Content revision data
*-*-*
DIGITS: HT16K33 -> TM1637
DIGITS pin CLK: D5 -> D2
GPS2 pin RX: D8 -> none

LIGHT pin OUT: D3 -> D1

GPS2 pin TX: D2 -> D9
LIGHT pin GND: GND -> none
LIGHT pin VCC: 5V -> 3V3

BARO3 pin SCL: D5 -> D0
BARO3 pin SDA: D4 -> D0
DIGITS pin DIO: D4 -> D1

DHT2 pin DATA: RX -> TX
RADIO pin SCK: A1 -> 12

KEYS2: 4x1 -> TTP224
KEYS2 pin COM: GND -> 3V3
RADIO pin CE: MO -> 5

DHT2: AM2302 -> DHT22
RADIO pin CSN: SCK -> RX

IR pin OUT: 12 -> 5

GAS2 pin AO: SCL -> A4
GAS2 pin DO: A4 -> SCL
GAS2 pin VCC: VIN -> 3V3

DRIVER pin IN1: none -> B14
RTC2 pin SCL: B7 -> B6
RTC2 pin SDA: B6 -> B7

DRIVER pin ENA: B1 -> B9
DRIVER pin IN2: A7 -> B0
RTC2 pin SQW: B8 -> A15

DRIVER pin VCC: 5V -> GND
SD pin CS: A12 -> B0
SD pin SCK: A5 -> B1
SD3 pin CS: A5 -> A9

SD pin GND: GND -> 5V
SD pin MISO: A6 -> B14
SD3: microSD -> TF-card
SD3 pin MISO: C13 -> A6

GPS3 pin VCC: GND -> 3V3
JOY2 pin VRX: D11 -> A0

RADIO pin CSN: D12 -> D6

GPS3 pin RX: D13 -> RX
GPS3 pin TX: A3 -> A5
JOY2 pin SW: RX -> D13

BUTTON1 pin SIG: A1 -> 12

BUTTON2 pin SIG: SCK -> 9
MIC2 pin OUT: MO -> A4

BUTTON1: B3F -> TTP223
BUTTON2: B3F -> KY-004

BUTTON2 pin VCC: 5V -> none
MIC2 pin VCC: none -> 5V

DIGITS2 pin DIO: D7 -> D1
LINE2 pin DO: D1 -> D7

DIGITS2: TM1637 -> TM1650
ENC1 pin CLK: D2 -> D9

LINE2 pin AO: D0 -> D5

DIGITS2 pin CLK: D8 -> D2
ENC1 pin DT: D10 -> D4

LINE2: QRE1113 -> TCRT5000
*-*-*
## REQUIRED WORK
Reproduce the full set of entries above exactly, without dropping a line.

## OUTPUT OF THE EXERCISE
DIGITS: HT16K33 -> TM1637
DIGITS pin CLK: D5 -> D2
GPS2 pin RX: D8 -> none

LIGHT pin OUT: D3 -> D1

GPS2 pin TX: D2 -> D9
LIGHT pin GND: GND -> none
LIGHT pin VCC: 5V -> 3V3

BARO3 pin SCL: D5 -> D0
BARO3 pin SDA: D4 -> D0
DIGITS pin DIO: D4 -> D1

DHT2 pin DATA: RX -> TX
RADIO pin SCK: A1 -> 12

KEYS2: 4x1 -> TTP224
KEYS2 pin COM: GND -> 3V3
RADIO pin CE: MO -> 5

DHT2: AM2302 -> DHT22
RADIO pin CSN: SCK -> RX

IR pin OUT: 12 -> 5

GAS2 pin AO: SCL -> A4
GAS2 pin DO: A4 -> SCL
GAS2 pin VCC: VIN -> 3V3

DRIVER pin IN1: none -> B14
RTC2 pin SCL: B7 -> B6
RTC2 pin SDA: B6 -> B7

DRIVER pin ENA: B1 -> B9
DRIVER pin IN2: A7 -> B0
RTC2 pin SQW: B8 -> A15

DRIVER pin VCC: 5V -> GND
SD pin CS: A12 -> B0
SD pin SCK: A5 -> B1
SD3 pin CS: A5 -> A9

SD pin GND: GND -> 5V
SD pin MISO: A6 -> B14
SD3: microSD -> TF-card
SD3 pin MISO: C13 -> A6

GPS3 pin VCC: GND -> 3V3
JOY2 pin VRX: D11 -> A0

RADIO pin CSN: D12 -> D6

GPS3 pin RX: D13 -> RX
GPS3 pin TX: A3 -> A5
JOY2 pin SW: RX -> D13

BUTTON1 pin SIG: A1 -> 12

BUTTON2 pin SIG: SCK -> 9
MIC2 pin OUT: MO -> A4

BUTTON1: B3F -> TTP223
BUTTON2: B3F -> KY-004

BUTTON2 pin VCC: 5V -> none
MIC2 pin VCC: none -> 5V

DIGITS2 pin DIO: D7 -> D1
LINE2 pin DO: D1 -> D7

DIGITS2: TM1637 -> TM1650
ENC1 pin CLK: D2 -> D9

LINE2 pin AO: D0 -> D5

DIGITS2 pin CLK: D8 -> D2
ENC1 pin DT: D10 -> D4

LINE2: QRE1113 -> TCRT5000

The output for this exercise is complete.